#### [WHAT IS NEEDED]
Everything from the line with "tan 2x2 round" to the line with "none -> tan 1x1 cone [637,115,671,169]" in the listing below, both lines included, needs to be copied exactly, apart from the pictures.

#### [SOURCE MATERIAL]
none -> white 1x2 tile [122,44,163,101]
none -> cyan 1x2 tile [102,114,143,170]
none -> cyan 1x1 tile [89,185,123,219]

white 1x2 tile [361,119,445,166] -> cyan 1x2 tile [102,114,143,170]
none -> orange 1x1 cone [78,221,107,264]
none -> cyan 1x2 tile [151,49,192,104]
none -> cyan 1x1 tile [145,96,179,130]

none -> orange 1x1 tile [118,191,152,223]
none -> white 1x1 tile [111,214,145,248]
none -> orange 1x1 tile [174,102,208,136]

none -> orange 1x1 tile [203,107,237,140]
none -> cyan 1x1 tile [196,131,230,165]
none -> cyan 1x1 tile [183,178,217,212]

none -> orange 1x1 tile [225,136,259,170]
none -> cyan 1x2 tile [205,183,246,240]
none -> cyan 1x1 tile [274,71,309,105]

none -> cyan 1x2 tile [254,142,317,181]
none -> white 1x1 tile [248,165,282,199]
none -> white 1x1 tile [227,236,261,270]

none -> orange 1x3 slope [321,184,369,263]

==

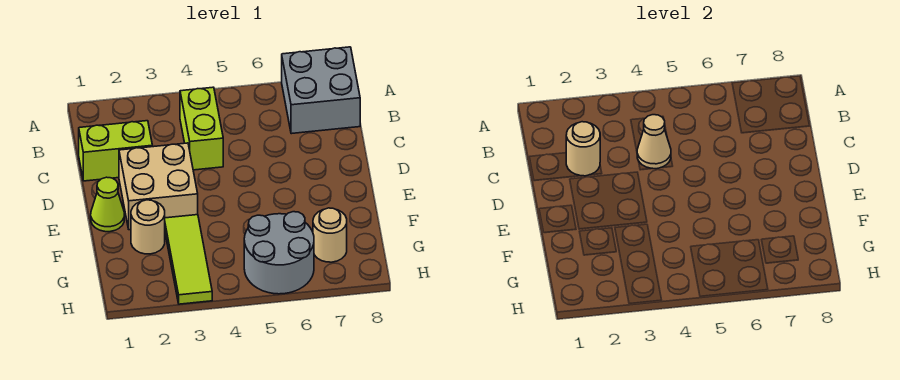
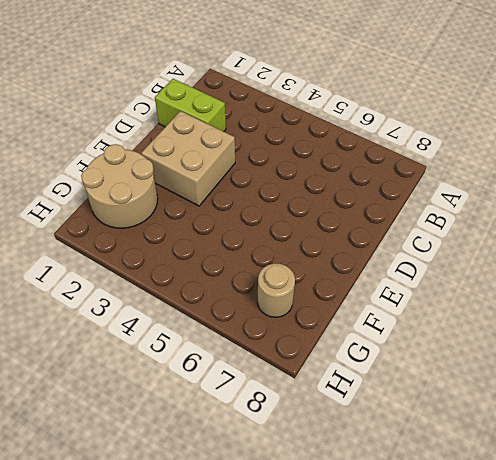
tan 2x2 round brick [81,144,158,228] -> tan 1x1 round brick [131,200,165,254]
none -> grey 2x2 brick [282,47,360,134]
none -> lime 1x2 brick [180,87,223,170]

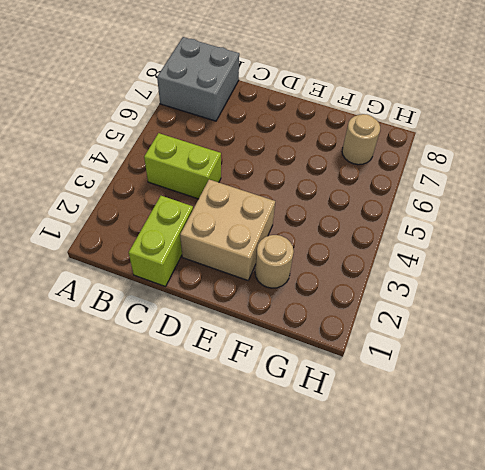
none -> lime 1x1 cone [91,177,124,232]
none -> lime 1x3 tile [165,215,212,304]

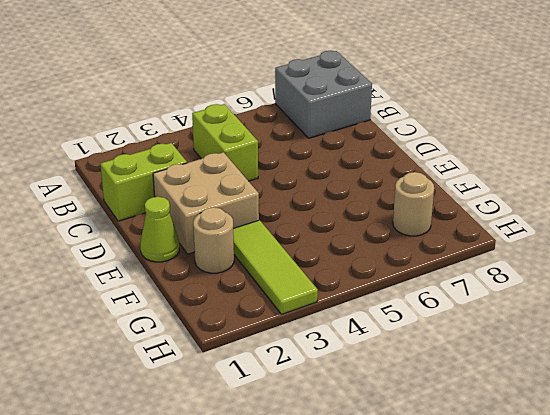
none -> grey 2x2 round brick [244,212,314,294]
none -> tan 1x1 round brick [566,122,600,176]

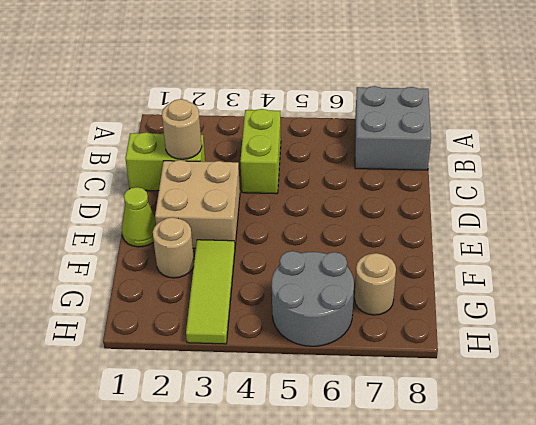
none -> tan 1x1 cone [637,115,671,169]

...

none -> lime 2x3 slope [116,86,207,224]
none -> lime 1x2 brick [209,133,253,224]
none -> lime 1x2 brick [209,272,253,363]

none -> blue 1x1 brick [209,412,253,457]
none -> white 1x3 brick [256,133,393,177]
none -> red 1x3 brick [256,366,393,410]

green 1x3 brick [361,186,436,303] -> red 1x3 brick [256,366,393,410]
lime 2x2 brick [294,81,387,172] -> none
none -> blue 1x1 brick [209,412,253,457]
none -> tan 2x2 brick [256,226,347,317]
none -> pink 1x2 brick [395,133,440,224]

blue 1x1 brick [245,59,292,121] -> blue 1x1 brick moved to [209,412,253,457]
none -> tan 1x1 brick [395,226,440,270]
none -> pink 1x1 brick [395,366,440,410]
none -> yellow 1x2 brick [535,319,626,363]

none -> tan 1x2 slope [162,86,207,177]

#### [ANSWER AREA]
tan 2x2 round brick [81,144,158,228] -> tan 1x1 round brick [131,200,165,254]
none -> grey 2x2 brick [282,47,360,134]
none -> lime 1x2 brick [180,87,223,170]

none -> lime 1x1 cone [91,177,124,232]
none -> lime 1x3 tile [165,215,212,304]

none -> grey 2x2 round brick [244,212,314,294]
none -> tan 1x1 round brick [566,122,600,176]

none -> tan 1x1 cone [637,115,671,169]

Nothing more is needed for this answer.